**Brief:** Using the records below, find how many lines hold the word "green" and reply with only that number.

── Provided material ──

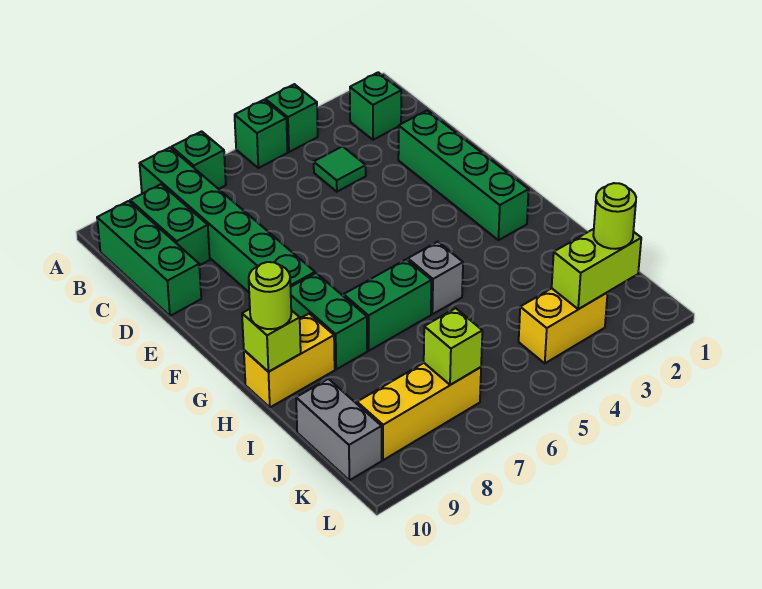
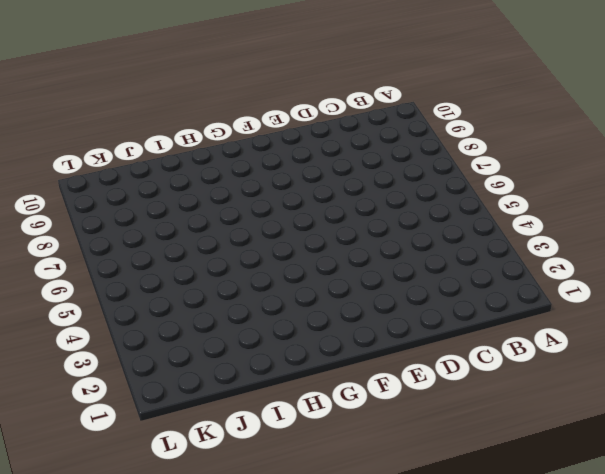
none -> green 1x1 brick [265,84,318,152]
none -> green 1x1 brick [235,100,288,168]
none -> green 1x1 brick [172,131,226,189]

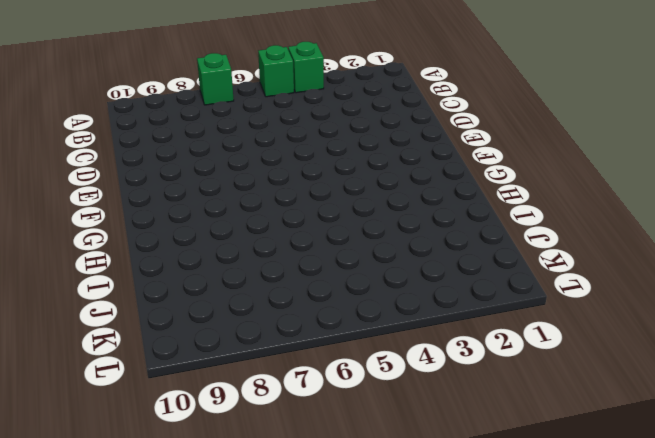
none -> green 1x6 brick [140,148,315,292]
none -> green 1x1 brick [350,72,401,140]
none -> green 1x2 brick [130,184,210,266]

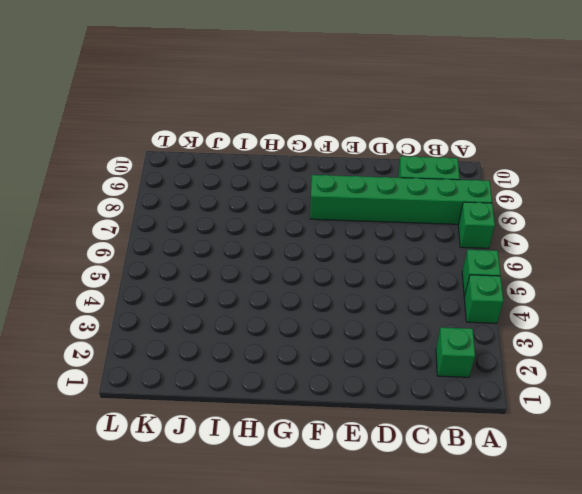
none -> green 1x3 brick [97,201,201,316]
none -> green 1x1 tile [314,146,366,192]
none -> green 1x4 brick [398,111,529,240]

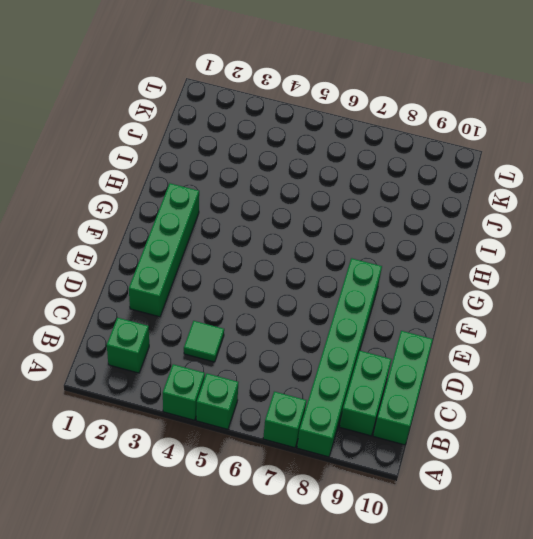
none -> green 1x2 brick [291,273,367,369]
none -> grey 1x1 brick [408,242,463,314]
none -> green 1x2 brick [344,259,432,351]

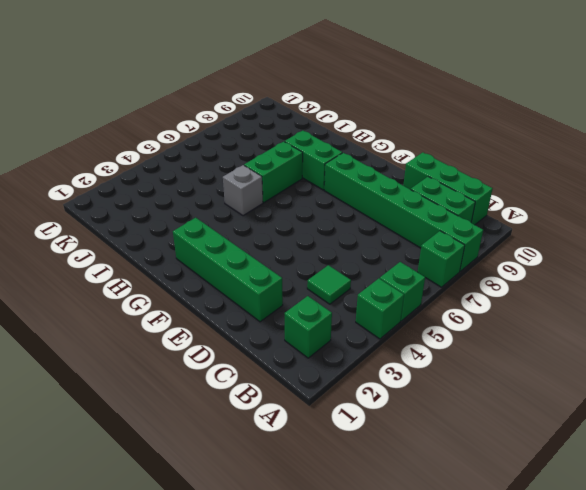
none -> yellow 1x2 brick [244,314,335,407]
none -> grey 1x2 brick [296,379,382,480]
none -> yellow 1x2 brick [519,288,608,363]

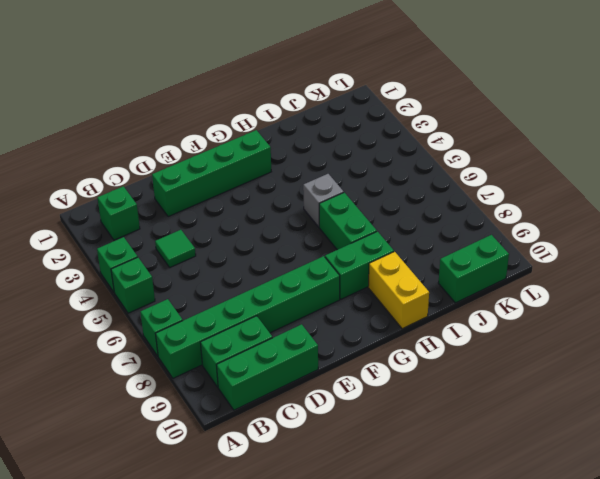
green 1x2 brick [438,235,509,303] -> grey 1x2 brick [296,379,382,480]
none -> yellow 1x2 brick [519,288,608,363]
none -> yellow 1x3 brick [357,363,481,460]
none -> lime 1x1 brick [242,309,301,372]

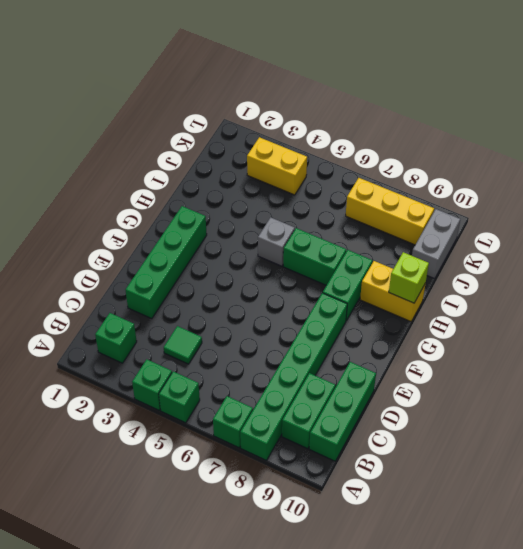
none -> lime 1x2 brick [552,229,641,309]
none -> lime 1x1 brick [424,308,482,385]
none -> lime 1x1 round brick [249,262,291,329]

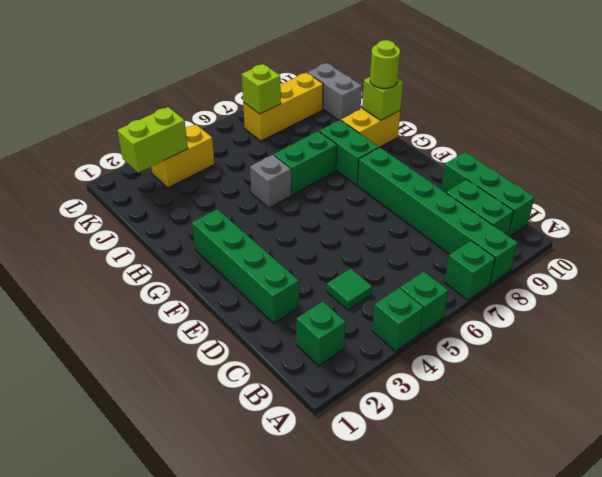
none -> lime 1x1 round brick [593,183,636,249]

───

**Result for this task:** 12